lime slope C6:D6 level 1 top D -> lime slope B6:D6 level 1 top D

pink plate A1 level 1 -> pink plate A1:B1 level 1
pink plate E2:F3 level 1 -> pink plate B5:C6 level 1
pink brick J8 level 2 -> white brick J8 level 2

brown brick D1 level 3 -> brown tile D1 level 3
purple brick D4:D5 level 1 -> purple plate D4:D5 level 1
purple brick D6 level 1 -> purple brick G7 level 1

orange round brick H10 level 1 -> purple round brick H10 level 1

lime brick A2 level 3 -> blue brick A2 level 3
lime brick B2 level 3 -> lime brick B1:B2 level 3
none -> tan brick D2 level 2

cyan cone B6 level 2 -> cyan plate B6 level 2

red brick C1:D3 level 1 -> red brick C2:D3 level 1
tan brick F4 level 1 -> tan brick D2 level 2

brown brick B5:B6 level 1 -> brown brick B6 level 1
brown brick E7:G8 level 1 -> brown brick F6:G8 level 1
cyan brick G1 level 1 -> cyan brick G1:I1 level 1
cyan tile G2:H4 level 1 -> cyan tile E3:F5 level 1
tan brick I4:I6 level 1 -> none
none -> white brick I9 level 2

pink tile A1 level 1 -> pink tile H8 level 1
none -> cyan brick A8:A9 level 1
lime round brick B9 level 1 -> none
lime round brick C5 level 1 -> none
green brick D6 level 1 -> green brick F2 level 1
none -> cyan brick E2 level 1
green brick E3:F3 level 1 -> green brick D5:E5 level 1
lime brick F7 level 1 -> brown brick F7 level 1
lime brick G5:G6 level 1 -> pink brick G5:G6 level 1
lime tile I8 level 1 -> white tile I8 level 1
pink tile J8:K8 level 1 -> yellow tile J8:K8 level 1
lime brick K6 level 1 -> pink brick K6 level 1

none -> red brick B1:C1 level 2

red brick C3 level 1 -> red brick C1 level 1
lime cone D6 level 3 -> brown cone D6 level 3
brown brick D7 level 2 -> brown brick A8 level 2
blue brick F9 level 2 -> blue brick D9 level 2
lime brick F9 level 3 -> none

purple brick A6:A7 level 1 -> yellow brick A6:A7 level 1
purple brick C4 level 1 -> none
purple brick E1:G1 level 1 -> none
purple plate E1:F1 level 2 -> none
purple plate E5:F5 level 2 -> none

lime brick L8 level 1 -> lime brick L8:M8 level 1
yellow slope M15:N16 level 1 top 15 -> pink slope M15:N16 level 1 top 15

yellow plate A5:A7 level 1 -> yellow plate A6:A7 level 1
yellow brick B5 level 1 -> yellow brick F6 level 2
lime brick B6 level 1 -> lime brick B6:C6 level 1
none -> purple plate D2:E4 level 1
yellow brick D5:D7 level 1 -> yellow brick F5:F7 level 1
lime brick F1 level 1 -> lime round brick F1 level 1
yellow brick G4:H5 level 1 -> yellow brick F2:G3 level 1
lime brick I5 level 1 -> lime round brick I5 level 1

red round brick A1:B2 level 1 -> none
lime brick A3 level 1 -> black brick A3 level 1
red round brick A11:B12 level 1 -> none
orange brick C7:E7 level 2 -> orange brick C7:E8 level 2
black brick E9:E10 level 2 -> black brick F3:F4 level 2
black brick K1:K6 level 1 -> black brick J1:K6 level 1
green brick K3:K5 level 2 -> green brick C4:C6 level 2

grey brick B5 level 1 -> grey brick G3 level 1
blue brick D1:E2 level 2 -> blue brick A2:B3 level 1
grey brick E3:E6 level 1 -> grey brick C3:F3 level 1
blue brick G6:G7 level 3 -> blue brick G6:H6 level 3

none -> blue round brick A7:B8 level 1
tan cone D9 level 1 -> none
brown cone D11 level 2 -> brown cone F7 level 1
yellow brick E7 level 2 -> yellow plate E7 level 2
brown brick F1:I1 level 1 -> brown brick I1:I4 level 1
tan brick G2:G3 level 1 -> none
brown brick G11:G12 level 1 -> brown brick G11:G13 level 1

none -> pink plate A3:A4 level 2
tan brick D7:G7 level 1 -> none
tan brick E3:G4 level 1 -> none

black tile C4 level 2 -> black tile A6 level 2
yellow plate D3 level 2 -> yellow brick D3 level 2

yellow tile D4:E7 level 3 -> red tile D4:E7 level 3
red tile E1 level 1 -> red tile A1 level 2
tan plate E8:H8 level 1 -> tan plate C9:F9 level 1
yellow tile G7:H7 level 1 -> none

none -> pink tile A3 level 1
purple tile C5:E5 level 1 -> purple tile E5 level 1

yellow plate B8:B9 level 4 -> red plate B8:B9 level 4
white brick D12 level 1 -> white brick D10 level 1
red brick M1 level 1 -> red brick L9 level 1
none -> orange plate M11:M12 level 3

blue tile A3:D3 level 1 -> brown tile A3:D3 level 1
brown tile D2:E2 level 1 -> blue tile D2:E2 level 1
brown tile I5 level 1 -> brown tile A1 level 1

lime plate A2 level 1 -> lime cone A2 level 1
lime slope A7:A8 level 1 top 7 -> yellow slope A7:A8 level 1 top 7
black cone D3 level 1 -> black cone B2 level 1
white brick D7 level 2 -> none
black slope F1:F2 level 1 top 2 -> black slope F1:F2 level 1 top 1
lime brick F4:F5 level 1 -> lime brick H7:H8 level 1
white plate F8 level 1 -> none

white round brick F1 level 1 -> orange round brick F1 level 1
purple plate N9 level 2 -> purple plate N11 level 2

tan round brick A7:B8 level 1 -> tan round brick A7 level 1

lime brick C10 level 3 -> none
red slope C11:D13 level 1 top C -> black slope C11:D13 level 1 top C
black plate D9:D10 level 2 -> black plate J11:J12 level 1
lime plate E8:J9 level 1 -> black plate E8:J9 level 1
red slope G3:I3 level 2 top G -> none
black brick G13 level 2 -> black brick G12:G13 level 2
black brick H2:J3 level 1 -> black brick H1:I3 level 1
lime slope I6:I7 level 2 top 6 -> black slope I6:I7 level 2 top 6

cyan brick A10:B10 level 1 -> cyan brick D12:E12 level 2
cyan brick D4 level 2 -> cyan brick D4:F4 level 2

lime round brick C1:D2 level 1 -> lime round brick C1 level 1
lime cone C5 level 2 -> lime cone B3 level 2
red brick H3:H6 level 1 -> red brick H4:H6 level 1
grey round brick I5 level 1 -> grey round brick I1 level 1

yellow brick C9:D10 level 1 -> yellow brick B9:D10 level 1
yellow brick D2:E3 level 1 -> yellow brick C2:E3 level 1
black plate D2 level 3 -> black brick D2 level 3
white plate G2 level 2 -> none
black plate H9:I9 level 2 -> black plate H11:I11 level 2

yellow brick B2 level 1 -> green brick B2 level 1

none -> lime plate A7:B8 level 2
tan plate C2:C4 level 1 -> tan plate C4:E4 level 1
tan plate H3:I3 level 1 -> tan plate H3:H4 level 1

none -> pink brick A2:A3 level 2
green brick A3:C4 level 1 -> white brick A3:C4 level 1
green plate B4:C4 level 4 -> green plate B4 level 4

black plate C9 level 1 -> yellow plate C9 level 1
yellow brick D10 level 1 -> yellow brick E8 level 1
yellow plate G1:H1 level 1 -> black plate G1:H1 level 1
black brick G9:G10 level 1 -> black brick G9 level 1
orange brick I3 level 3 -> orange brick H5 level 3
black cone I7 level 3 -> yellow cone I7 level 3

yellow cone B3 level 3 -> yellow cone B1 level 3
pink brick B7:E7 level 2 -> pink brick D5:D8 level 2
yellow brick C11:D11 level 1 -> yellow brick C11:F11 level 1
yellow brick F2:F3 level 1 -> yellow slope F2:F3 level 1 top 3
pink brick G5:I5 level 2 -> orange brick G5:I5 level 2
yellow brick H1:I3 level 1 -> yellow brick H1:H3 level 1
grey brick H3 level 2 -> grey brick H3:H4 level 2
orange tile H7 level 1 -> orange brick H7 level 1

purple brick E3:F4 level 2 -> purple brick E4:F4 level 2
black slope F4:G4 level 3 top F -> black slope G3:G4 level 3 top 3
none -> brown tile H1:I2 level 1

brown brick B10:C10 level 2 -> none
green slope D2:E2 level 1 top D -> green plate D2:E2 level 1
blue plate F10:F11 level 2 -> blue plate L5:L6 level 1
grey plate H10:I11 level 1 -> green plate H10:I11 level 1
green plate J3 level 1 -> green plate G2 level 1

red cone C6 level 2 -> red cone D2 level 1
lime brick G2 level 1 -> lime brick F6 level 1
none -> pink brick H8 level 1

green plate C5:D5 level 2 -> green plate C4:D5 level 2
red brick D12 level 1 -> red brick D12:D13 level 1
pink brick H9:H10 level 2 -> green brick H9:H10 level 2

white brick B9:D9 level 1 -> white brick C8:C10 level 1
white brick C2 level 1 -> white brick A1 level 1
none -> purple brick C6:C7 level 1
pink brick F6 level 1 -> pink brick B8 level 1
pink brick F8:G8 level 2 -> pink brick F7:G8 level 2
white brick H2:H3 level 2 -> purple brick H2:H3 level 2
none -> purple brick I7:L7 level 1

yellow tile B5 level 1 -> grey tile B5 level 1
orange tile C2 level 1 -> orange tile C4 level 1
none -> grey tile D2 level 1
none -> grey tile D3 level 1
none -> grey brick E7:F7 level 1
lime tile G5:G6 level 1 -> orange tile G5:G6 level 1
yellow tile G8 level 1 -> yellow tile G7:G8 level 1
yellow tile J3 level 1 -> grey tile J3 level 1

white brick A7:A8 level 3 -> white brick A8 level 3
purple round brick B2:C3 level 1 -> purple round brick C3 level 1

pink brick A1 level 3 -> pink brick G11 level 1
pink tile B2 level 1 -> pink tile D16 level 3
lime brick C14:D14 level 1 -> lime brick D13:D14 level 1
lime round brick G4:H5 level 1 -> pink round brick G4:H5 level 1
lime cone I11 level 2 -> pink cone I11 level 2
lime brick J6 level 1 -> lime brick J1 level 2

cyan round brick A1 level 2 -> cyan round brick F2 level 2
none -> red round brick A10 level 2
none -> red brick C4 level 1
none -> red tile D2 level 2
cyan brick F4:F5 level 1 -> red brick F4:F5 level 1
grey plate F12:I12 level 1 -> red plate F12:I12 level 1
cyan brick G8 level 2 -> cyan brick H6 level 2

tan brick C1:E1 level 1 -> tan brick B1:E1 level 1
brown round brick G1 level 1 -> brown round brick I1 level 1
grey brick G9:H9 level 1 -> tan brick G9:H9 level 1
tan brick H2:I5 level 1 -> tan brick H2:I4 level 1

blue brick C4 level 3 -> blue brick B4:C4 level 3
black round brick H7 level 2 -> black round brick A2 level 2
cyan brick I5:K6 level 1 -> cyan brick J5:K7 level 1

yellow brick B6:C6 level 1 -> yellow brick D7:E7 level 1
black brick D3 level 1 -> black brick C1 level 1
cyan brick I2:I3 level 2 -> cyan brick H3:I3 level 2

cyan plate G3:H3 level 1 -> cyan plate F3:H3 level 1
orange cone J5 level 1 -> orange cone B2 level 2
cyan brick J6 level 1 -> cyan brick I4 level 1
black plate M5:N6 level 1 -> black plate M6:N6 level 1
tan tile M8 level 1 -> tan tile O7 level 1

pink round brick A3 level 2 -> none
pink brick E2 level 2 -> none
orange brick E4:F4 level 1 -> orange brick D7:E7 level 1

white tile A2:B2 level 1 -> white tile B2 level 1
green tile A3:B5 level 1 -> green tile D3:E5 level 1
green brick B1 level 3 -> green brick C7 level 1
——————
• **What this task involves**:
Note each line of the material holding "orange" and copy it out.

• **Exercise solution**:
orange round brick H10 level 1 -> purple round brick H10 level 1
orange brick C7:E7 level 2 -> orange brick C7:E8 level 2
none -> orange plate M11:M12 level 3
white round brick F1 level 1 -> orange round brick F1 level 1
orange brick I3 level 3 -> orange brick H5 level 3
pink brick G5:I5 level 2 -> orange brick G5:I5 level 2
orange tile H7 level 1 -> orange brick H7 level 1
orange tile C2 level 1 -> orange tile C4 level 1
lime tile G5:G6 level 1 -> orange tile G5:G6 level 1
orange cone J5 level 1 -> orange cone B2 level 2
orange brick E4:F4 level 1 -> orange brick D7:E7 level 1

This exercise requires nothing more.